**Recorded information**.

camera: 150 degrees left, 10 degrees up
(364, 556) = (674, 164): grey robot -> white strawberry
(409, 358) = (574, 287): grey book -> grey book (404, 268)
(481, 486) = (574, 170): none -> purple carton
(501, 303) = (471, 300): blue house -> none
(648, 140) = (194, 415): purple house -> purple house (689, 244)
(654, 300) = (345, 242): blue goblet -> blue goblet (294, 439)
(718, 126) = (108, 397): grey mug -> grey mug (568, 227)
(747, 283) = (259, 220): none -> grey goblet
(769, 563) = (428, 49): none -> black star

---

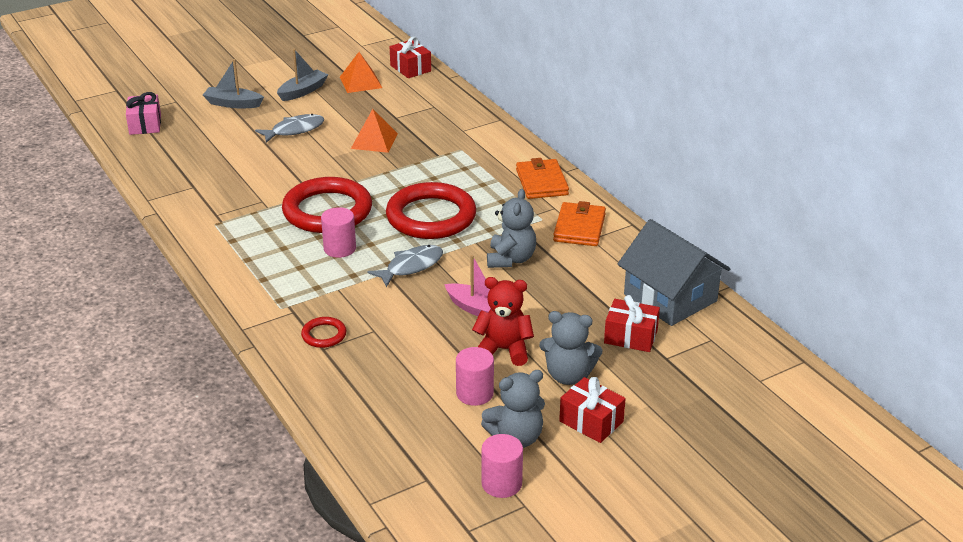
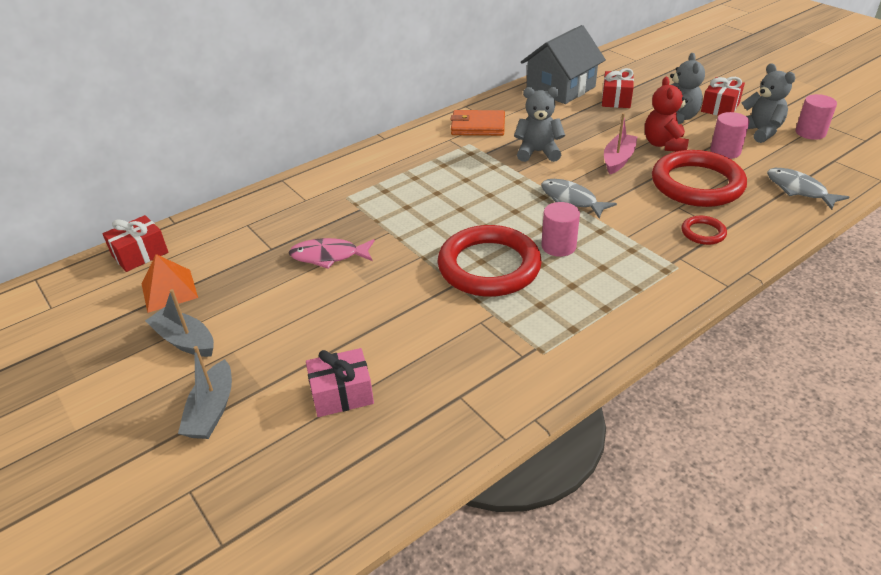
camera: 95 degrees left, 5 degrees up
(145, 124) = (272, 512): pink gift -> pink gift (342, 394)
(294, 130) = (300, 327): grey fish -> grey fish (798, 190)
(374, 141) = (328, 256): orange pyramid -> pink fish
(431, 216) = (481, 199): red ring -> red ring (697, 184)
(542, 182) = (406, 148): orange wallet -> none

**Exercise aim**.
Copy the lines above exactly, beginning at the line that has "(364, 556) = (674, 164): grey" and stopping after the line that has "(769, 563) = (428, 49): none -> black star", and omit the rest.

**Answer below**.
(364, 556) = (674, 164): grey robot -> white strawberry
(409, 358) = (574, 287): grey book -> grey book (404, 268)
(481, 486) = (574, 170): none -> purple carton
(501, 303) = (471, 300): blue house -> none
(648, 140) = (194, 415): purple house -> purple house (689, 244)
(654, 300) = (345, 242): blue goblet -> blue goblet (294, 439)
(718, 126) = (108, 397): grey mug -> grey mug (568, 227)
(747, 283) = (259, 220): none -> grey goblet
(769, 563) = (428, 49): none -> black star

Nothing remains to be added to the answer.